Task —
Without changing anything, reproduce every record below.

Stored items
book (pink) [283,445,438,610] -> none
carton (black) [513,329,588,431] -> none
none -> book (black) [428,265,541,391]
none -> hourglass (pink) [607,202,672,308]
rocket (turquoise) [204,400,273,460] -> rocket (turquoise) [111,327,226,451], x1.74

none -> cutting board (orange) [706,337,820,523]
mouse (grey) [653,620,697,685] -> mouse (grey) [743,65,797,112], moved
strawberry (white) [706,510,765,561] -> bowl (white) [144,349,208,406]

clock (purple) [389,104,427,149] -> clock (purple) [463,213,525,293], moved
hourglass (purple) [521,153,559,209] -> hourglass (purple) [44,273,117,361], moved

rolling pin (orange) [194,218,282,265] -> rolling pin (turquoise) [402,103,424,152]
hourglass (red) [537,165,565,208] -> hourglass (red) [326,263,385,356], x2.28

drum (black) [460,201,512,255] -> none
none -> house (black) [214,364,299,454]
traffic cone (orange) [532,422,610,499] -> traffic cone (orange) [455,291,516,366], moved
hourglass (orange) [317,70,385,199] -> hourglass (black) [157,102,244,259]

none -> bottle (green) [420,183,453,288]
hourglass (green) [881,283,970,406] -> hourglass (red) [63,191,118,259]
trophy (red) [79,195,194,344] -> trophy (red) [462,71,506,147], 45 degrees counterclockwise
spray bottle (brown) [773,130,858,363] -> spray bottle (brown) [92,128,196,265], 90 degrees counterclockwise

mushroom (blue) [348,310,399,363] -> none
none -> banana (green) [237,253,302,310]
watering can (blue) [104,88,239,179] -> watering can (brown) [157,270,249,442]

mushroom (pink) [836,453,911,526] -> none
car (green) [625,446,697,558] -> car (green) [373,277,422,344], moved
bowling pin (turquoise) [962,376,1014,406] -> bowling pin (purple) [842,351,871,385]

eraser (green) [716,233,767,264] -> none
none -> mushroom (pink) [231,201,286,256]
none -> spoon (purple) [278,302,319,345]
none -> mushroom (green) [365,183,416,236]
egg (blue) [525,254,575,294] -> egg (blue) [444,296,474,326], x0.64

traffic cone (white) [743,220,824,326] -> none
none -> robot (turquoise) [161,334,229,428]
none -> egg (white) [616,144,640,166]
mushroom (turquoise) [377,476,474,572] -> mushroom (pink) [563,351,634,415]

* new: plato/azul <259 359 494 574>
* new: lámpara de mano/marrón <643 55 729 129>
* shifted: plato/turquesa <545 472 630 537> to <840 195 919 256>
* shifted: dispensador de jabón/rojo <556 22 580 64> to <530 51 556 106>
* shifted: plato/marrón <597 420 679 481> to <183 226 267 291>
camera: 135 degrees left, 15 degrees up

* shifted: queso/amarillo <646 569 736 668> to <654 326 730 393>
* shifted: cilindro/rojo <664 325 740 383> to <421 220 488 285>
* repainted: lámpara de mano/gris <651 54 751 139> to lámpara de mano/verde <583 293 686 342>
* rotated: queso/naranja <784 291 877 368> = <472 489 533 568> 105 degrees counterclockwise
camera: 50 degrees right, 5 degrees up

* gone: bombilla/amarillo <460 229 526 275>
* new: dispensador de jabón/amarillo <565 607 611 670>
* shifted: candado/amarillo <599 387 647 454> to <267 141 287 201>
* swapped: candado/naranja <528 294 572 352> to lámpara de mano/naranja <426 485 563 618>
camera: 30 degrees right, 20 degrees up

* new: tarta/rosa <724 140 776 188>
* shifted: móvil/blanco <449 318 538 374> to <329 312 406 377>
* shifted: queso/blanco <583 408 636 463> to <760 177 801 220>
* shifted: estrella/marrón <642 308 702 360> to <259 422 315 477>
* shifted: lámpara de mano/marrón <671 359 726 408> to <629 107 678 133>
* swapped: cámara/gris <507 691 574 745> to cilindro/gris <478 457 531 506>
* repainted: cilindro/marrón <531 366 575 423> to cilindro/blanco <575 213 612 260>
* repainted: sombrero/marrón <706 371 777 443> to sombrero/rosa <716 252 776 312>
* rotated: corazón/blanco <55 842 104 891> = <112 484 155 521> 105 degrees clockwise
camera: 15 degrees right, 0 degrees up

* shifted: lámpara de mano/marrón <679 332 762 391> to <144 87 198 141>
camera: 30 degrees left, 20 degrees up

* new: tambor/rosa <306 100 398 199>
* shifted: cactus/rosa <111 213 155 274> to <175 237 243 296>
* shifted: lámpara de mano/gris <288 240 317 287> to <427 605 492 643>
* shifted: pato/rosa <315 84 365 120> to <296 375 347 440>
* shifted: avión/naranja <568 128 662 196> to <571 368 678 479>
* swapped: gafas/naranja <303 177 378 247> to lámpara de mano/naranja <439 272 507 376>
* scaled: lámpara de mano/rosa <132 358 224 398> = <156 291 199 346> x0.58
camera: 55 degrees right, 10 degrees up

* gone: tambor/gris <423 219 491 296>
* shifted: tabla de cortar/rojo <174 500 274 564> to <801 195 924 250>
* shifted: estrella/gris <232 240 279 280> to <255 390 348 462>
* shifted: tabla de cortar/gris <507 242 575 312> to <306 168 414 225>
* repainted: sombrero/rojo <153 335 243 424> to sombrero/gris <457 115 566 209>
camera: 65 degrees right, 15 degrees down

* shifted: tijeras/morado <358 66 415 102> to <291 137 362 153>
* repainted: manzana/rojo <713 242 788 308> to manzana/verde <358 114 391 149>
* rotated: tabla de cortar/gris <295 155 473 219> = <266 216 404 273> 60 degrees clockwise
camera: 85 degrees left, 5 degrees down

Answer for the task —
book (pink) [283,445,438,610] -> none
carton (black) [513,329,588,431] -> none
none -> book (black) [428,265,541,391]
none -> hourglass (pink) [607,202,672,308]
rocket (turquoise) [204,400,273,460] -> rocket (turquoise) [111,327,226,451], x1.74

none -> cutting board (orange) [706,337,820,523]
mouse (grey) [653,620,697,685] -> mouse (grey) [743,65,797,112], moved
strawberry (white) [706,510,765,561] -> bowl (white) [144,349,208,406]

clock (purple) [389,104,427,149] -> clock (purple) [463,213,525,293], moved
hourglass (purple) [521,153,559,209] -> hourglass (purple) [44,273,117,361], moved

rolling pin (orange) [194,218,282,265] -> rolling pin (turquoise) [402,103,424,152]
hourglass (red) [537,165,565,208] -> hourglass (red) [326,263,385,356], x2.28

drum (black) [460,201,512,255] -> none
none -> house (black) [214,364,299,454]
traffic cone (orange) [532,422,610,499] -> traffic cone (orange) [455,291,516,366], moved
hourglass (orange) [317,70,385,199] -> hourglass (black) [157,102,244,259]

none -> bottle (green) [420,183,453,288]
hourglass (green) [881,283,970,406] -> hourglass (red) [63,191,118,259]
trophy (red) [79,195,194,344] -> trophy (red) [462,71,506,147], 45 degrees counterclockwise
spray bottle (brown) [773,130,858,363] -> spray bottle (brown) [92,128,196,265], 90 degrees counterclockwise

mushroom (blue) [348,310,399,363] -> none
none -> banana (green) [237,253,302,310]
watering can (blue) [104,88,239,179] -> watering can (brown) [157,270,249,442]

mushroom (pink) [836,453,911,526] -> none
car (green) [625,446,697,558] -> car (green) [373,277,422,344], moved
bowling pin (turquoise) [962,376,1014,406] -> bowling pin (purple) [842,351,871,385]

eraser (green) [716,233,767,264] -> none
none -> mushroom (pink) [231,201,286,256]
none -> spoon (purple) [278,302,319,345]
none -> mushroom (green) [365,183,416,236]
egg (blue) [525,254,575,294] -> egg (blue) [444,296,474,326], x0.64

traffic cone (white) [743,220,824,326] -> none
none -> robot (turquoise) [161,334,229,428]
none -> egg (white) [616,144,640,166]
mushroom (turquoise) [377,476,474,572] -> mushroom (pink) [563,351,634,415]

* new: plato/azul <259 359 494 574>
* new: lámpara de mano/marrón <643 55 729 129>
* shifted: plato/turquesa <545 472 630 537> to <840 195 919 256>
* shifted: dispensador de jabón/rojo <556 22 580 64> to <530 51 556 106>
* shifted: plato/marrón <597 420 679 481> to <183 226 267 291>
camera: 135 degrees left, 15 degrees up

* shifted: queso/amarillo <646 569 736 668> to <654 326 730 393>
* shifted: cilindro/rojo <664 325 740 383> to <421 220 488 285>
* repainted: lámpara de mano/gris <651 54 751 139> to lámpara de mano/verde <583 293 686 342>
* rotated: queso/naranja <784 291 877 368> = <472 489 533 568> 105 degrees counterclockwise
camera: 50 degrees right, 5 degrees up

* gone: bombilla/amarillo <460 229 526 275>
* new: dispensador de jabón/amarillo <565 607 611 670>
* shifted: candado/amarillo <599 387 647 454> to <267 141 287 201>
* swapped: candado/naranja <528 294 572 352> to lámpara de mano/naranja <426 485 563 618>
camera: 30 degrees right, 20 degrees up

* new: tarta/rosa <724 140 776 188>
* shifted: móvil/blanco <449 318 538 374> to <329 312 406 377>
* shifted: queso/blanco <583 408 636 463> to <760 177 801 220>
* shifted: estrella/marrón <642 308 702 360> to <259 422 315 477>
* shifted: lámpara de mano/marrón <671 359 726 408> to <629 107 678 133>
* swapped: cámara/gris <507 691 574 745> to cilindro/gris <478 457 531 506>
* repainted: cilindro/marrón <531 366 575 423> to cilindro/blanco <575 213 612 260>
* repainted: sombrero/marrón <706 371 777 443> to sombrero/rosa <716 252 776 312>
* rotated: corazón/blanco <55 842 104 891> = <112 484 155 521> 105 degrees clockwise
camera: 15 degrees right, 0 degrees up

* shifted: lámpara de mano/marrón <679 332 762 391> to <144 87 198 141>
camera: 30 degrees left, 20 degrees up

* new: tambor/rosa <306 100 398 199>
* shifted: cactus/rosa <111 213 155 274> to <175 237 243 296>
* shifted: lámpara de mano/gris <288 240 317 287> to <427 605 492 643>
* shifted: pato/rosa <315 84 365 120> to <296 375 347 440>
* shifted: avión/naranja <568 128 662 196> to <571 368 678 479>
* swapped: gafas/naranja <303 177 378 247> to lámpara de mano/naranja <439 272 507 376>
* scaled: lámpara de mano/rosa <132 358 224 398> = <156 291 199 346> x0.58
camera: 55 degrees right, 10 degrees up

* gone: tambor/gris <423 219 491 296>
* shifted: tabla de cortar/rojo <174 500 274 564> to <801 195 924 250>
* shifted: estrella/gris <232 240 279 280> to <255 390 348 462>
* shifted: tabla de cortar/gris <507 242 575 312> to <306 168 414 225>
* repainted: sombrero/rojo <153 335 243 424> to sombrero/gris <457 115 566 209>
camera: 65 degrees right, 15 degrees down

* shifted: tijeras/morado <358 66 415 102> to <291 137 362 153>
* repainted: manzana/rojo <713 242 788 308> to manzana/verde <358 114 391 149>
* rotated: tabla de cortar/gris <295 155 473 219> = <266 216 404 273> 60 degrees clockwise
camera: 85 degrees left, 5 degrees down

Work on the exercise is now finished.